Task directions:
Return all of the entries exactly as written.

Data records:

--------------------

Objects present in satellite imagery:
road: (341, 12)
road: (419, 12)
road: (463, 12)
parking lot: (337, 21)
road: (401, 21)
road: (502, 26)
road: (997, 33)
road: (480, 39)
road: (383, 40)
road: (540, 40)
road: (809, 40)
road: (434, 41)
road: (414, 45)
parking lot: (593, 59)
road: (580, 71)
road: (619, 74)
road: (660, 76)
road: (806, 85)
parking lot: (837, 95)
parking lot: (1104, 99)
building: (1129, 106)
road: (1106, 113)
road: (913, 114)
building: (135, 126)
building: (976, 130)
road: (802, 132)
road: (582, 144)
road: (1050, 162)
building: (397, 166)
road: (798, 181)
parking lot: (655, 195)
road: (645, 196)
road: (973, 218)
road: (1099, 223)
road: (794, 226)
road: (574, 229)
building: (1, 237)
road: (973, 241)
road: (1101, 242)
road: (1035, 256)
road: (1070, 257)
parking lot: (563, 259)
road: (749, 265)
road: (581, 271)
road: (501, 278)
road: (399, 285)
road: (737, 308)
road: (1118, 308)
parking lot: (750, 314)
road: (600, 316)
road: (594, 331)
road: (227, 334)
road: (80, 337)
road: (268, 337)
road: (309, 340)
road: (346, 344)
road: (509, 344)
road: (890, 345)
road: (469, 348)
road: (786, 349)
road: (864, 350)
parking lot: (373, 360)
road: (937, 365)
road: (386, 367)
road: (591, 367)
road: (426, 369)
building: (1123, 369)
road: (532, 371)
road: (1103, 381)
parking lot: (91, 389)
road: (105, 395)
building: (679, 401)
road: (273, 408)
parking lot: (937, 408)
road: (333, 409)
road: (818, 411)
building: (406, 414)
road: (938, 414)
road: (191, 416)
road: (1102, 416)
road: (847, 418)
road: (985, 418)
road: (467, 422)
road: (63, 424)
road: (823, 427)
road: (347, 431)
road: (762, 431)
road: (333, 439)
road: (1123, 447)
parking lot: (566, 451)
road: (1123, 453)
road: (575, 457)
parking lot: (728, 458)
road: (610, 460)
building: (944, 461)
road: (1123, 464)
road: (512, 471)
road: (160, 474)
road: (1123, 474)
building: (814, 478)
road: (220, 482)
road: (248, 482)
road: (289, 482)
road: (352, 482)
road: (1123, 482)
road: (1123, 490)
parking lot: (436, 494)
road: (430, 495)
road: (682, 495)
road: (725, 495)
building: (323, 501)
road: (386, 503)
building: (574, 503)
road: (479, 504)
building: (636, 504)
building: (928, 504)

--------------------

Worked solution:
Objects present in satellite imagery:
road: (341, 12)
road: (419, 12)
road: (463, 12)
parking lot: (337, 21)
road: (401, 21)
road: (502, 26)
road: (997, 33)
road: (480, 39)
road: (383, 40)
road: (540, 40)
road: (809, 40)
road: (434, 41)
road: (414, 45)
parking lot: (593, 59)
road: (580, 71)
road: (619, 74)
road: (660, 76)
road: (806, 85)
parking lot: (837, 95)
parking lot: (1104, 99)
building: (1129, 106)
road: (1106, 113)
road: (913, 114)
building: (135, 126)
building: (976, 130)
road: (802, 132)
road: (582, 144)
road: (1050, 162)
building: (397, 166)
road: (798, 181)
parking lot: (655, 195)
road: (645, 196)
road: (973, 218)
road: (1099, 223)
road: (794, 226)
road: (574, 229)
building: (1, 237)
road: (973, 241)
road: (1101, 242)
road: (1035, 256)
road: (1070, 257)
parking lot: (563, 259)
road: (749, 265)
road: (581, 271)
road: (501, 278)
road: (399, 285)
road: (737, 308)
road: (1118, 308)
parking lot: (750, 314)
road: (600, 316)
road: (594, 331)
road: (227, 334)
road: (80, 337)
road: (268, 337)
road: (309, 340)
road: (346, 344)
road: (509, 344)
road: (890, 345)
road: (469, 348)
road: (786, 349)
road: (864, 350)
parking lot: (373, 360)
road: (937, 365)
road: (386, 367)
road: (591, 367)
road: (426, 369)
building: (1123, 369)
road: (532, 371)
road: (1103, 381)
parking lot: (91, 389)
road: (105, 395)
building: (679, 401)
road: (273, 408)
parking lot: (937, 408)
road: (333, 409)
road: (818, 411)
building: (406, 414)
road: (938, 414)
road: (191, 416)
road: (1102, 416)
road: (847, 418)
road: (985, 418)
road: (467, 422)
road: (63, 424)
road: (823, 427)
road: (347, 431)
road: (762, 431)
road: (333, 439)
road: (1123, 447)
parking lot: (566, 451)
road: (1123, 453)
road: (575, 457)
parking lot: (728, 458)
road: (610, 460)
building: (944, 461)
road: (1123, 464)
road: (512, 471)
road: (160, 474)
road: (1123, 474)
building: (814, 478)
road: (220, 482)
road: (248, 482)
road: (289, 482)
road: (352, 482)
road: (1123, 482)
road: (1123, 490)
parking lot: (436, 494)
road: (430, 495)
road: (682, 495)
road: (725, 495)
building: (323, 501)
road: (386, 503)
building: (574, 503)
road: (479, 504)
building: (636, 504)
building: (928, 504)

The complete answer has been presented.